■ Exercise ■
When you reach the line containing "camera: 85 degrees left, 0 degrees up" in the records below, start copying exactly, and stop once you have copied the line containing "(568, 193) = (275, 168): turquoise".

_ _ _ _ _ _ _

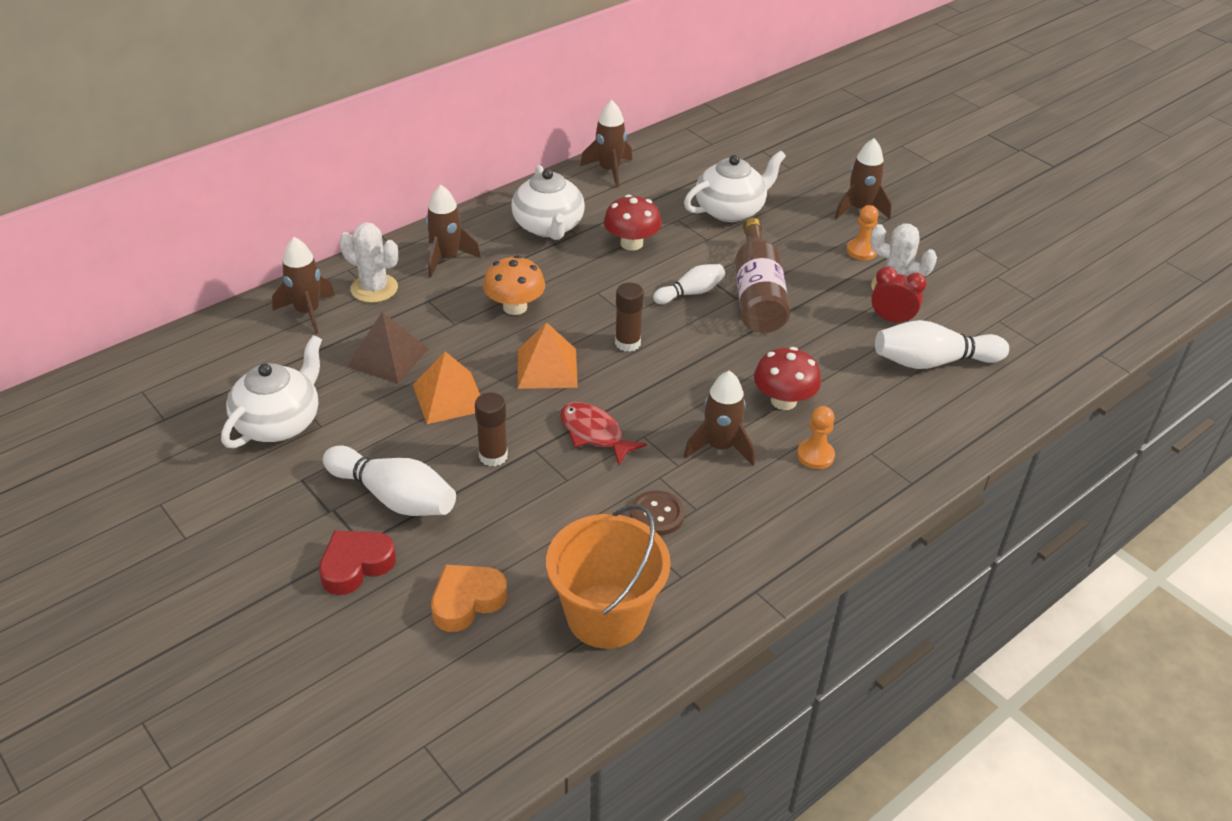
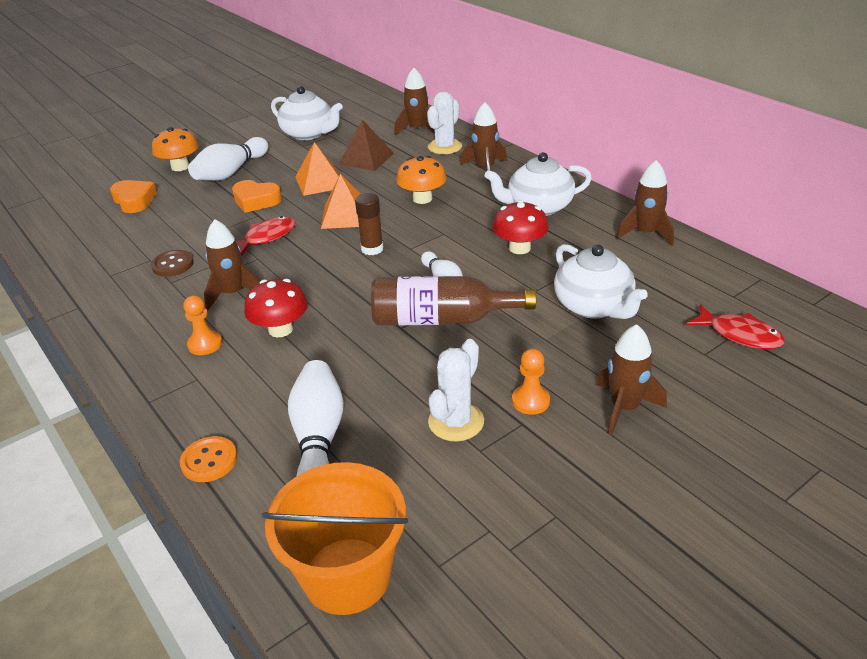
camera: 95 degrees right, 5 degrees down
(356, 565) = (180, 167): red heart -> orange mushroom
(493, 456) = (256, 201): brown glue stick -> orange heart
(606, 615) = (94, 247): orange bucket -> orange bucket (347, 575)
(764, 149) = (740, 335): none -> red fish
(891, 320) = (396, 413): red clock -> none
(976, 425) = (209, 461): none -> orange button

_ _ _ _ _ _ _

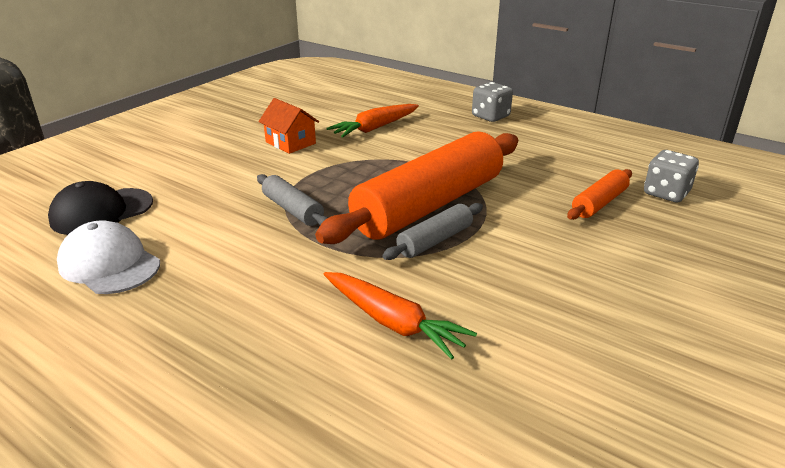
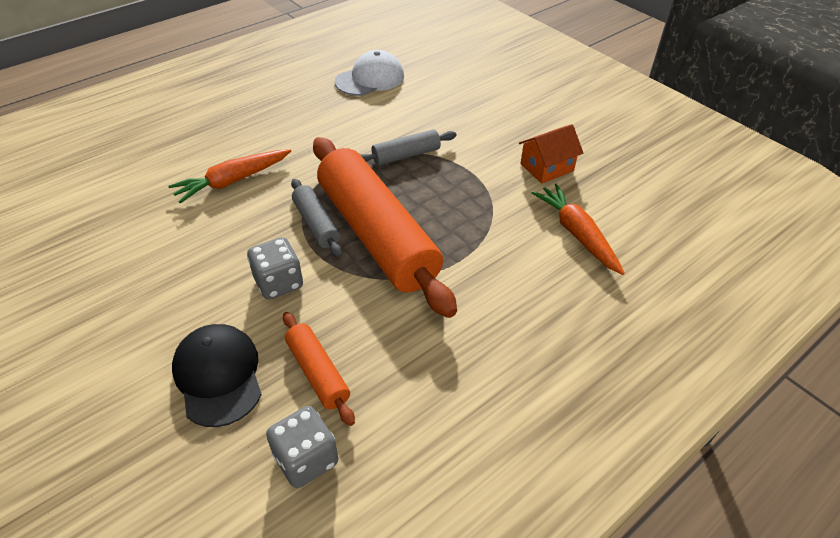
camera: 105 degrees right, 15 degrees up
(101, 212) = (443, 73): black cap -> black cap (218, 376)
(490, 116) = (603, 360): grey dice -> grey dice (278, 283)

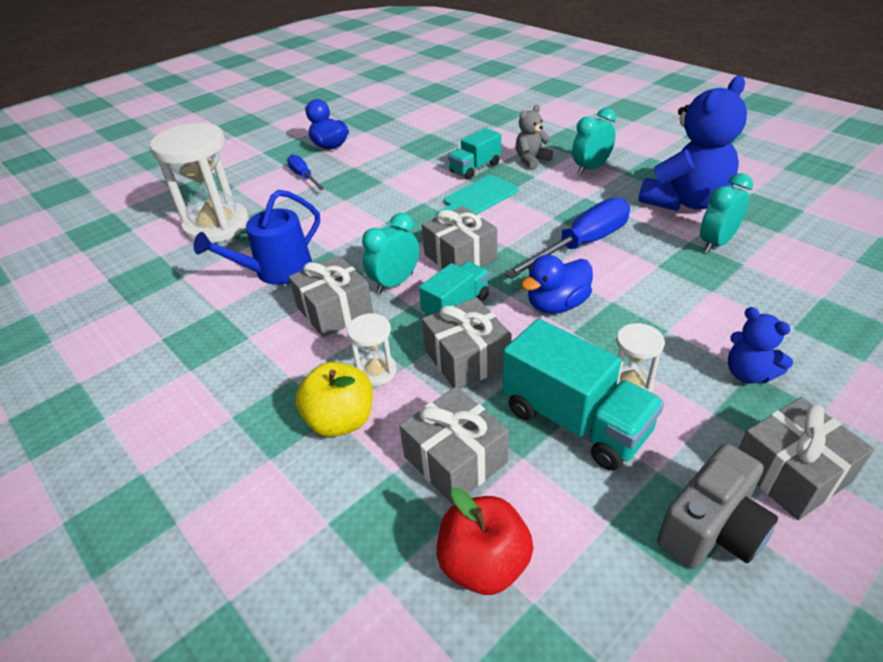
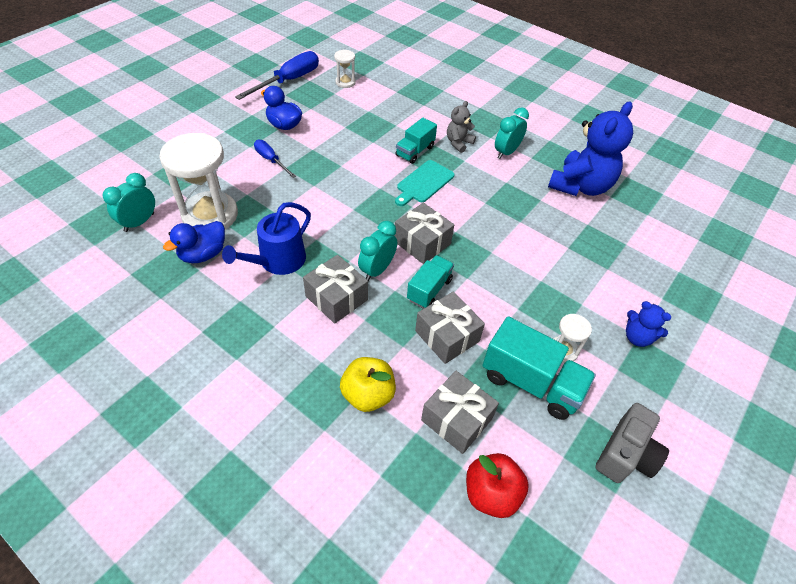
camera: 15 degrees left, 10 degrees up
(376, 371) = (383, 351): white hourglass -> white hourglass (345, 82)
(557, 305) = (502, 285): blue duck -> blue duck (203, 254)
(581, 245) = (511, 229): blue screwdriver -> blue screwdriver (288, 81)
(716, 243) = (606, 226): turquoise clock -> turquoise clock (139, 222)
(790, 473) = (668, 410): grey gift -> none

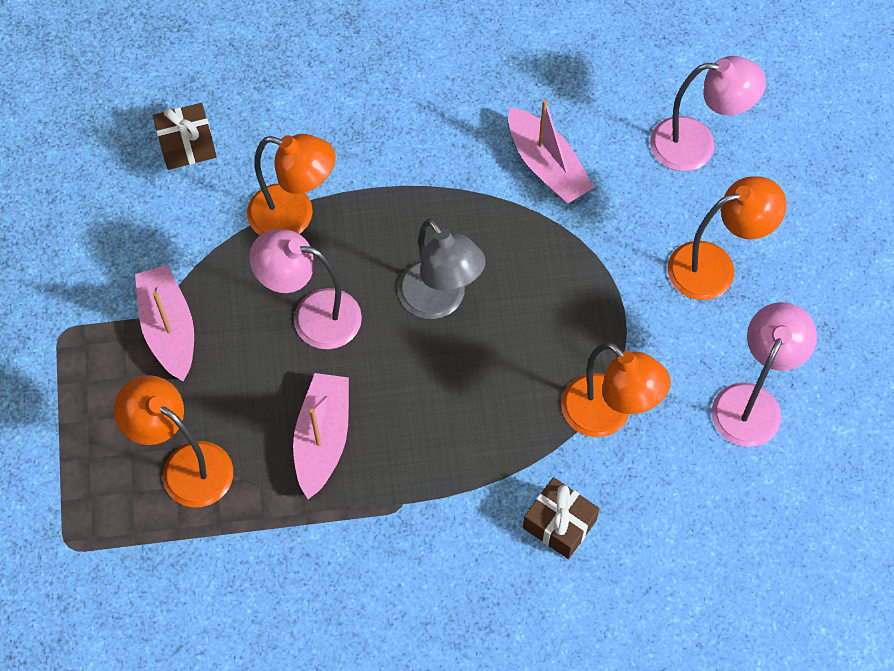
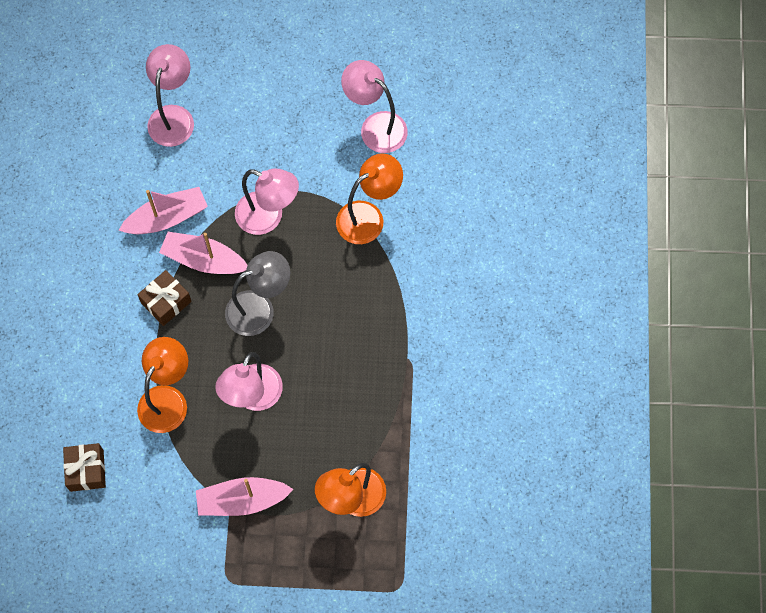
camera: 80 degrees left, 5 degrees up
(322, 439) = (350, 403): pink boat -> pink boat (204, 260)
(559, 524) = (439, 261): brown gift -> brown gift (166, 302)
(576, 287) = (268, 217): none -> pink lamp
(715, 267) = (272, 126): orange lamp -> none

_ _ _ _ _ _ _

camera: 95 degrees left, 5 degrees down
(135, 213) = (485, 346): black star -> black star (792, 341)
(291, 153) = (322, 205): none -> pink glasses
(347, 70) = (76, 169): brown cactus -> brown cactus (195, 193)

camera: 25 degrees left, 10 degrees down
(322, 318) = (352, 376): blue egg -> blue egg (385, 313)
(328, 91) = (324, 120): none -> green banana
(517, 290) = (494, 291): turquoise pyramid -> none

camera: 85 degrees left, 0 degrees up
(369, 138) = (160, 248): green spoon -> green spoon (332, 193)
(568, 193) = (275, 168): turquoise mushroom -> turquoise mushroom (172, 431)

_ _ _ _ _ _ _

■ Output of the task ■
camera: 85 degrees left, 0 degrees up
(369, 138) = (160, 248): green spoon -> green spoon (332, 193)
(568, 193) = (275, 168): turquoise mushroom -> turquoise mushroom (172, 431)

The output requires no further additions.